> **Data extracts**:
--

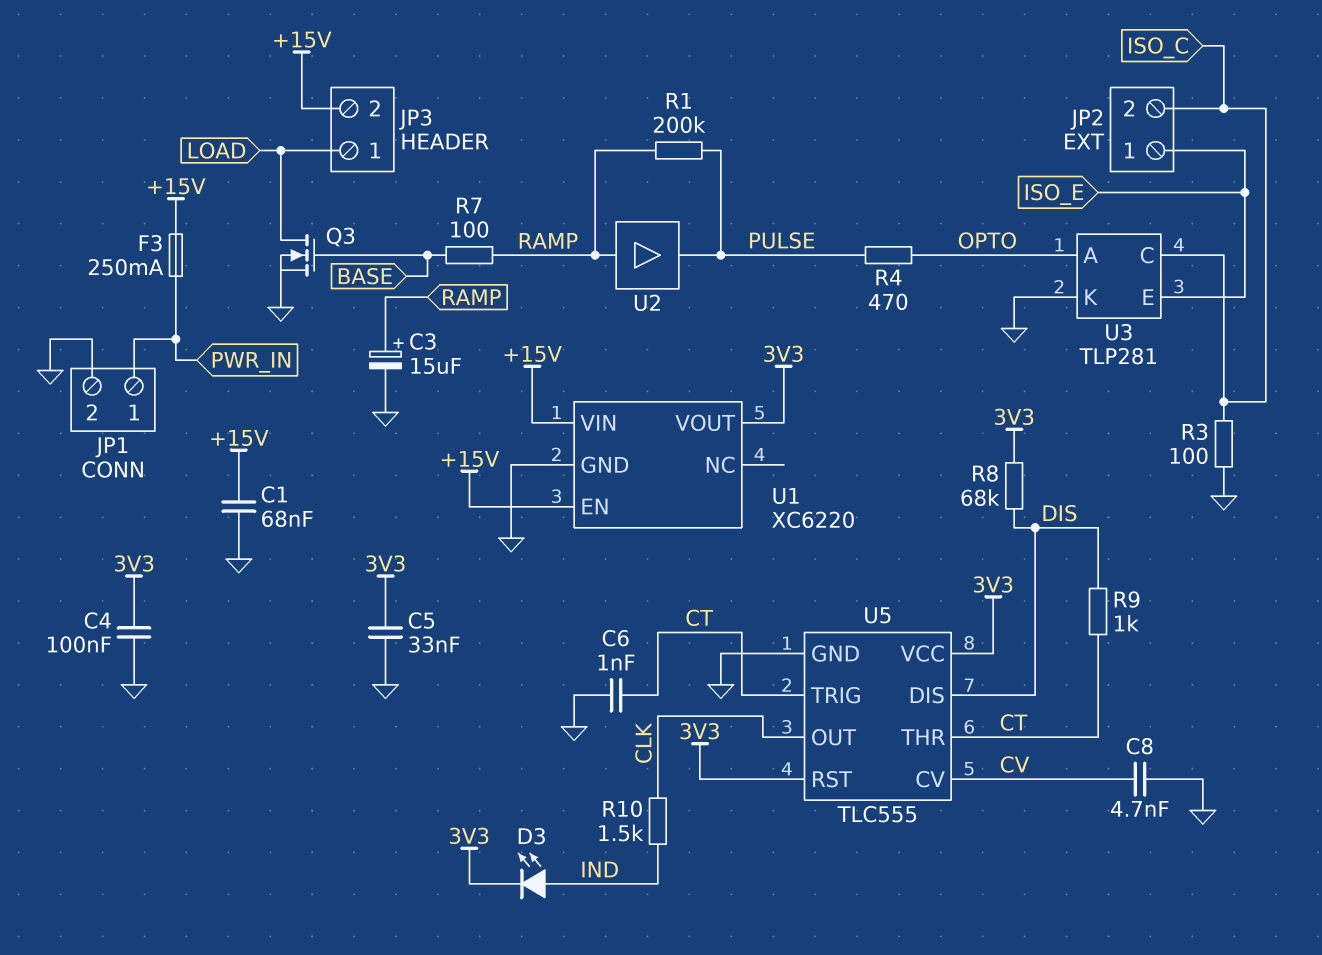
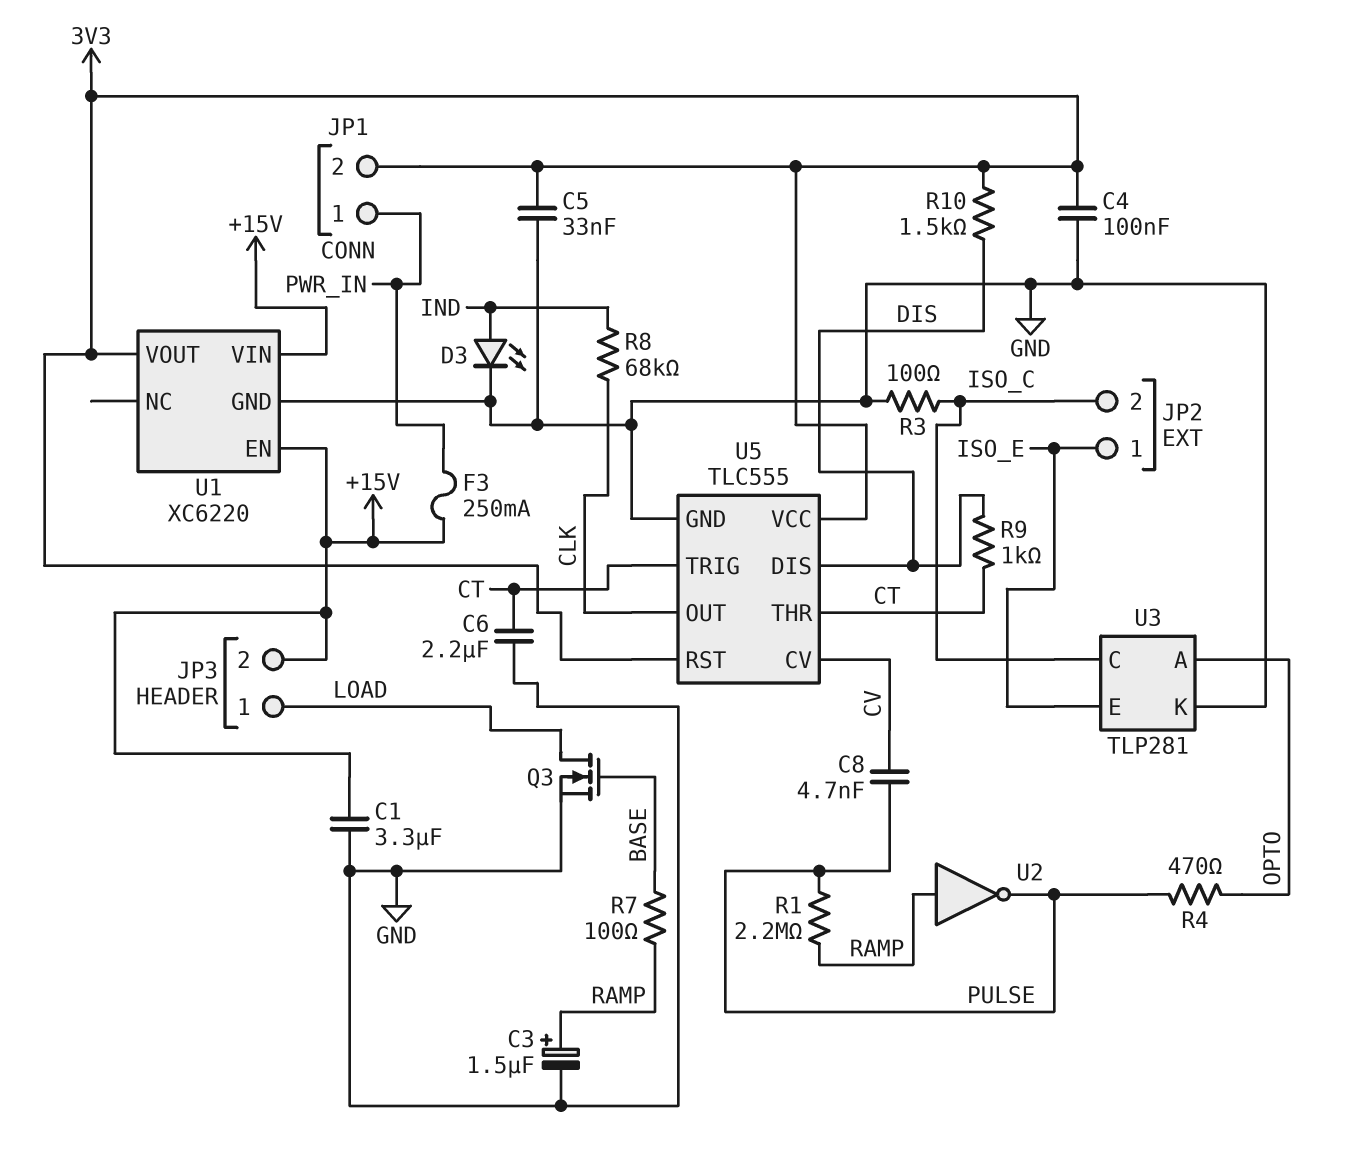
C1: 68nF (+15V, GND) -> 3.3uF (+15V, GND)
C3: 15uF (plus RAMP, minus GND) -> 1.5uF (plus RAMP, minus GND)
C6: 1nF (CT, GND) -> 2.2uF (CT, GND)
C8: 4.7nF (CV, GND) -> 4.7nF (CV, PULSE)
D3: LED (A IND, K 3V3) -> LED (A IND, K GND)
JP1 pin 2: GND -> 3V3
R1: 200k (PULSE, RAMP) -> 2.2M (PULSE, RAMP)
R8: 68k (3V3, DIS) -> 68k (CLK, IND)
R10: 1.5k (CLK, IND) -> 1.5k (3V3, DIS)
U2: buffer (in RAMP, out PULSE) -> NOT (in RAMP, out PULSE)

--

> **Activity**: All of the material goes into the answer exactly as it stands, except for the pictures.

> **Your solution**:
C1: 68nF (+15V, GND) -> 3.3uF (+15V, GND)
C3: 15uF (plus RAMP, minus GND) -> 1.5uF (plus RAMP, minus GND)
C6: 1nF (CT, GND) -> 2.2uF (CT, GND)
C8: 4.7nF (CV, GND) -> 4.7nF (CV, PULSE)
D3: LED (A IND, K 3V3) -> LED (A IND, K GND)
JP1 pin 2: GND -> 3V3
R1: 200k (PULSE, RAMP) -> 2.2M (PULSE, RAMP)
R8: 68k (3V3, DIS) -> 68k (CLK, IND)
R10: 1.5k (CLK, IND) -> 1.5k (3V3, DIS)
U2: buffer (in RAMP, out PULSE) -> NOT (in RAMP, out PULSE)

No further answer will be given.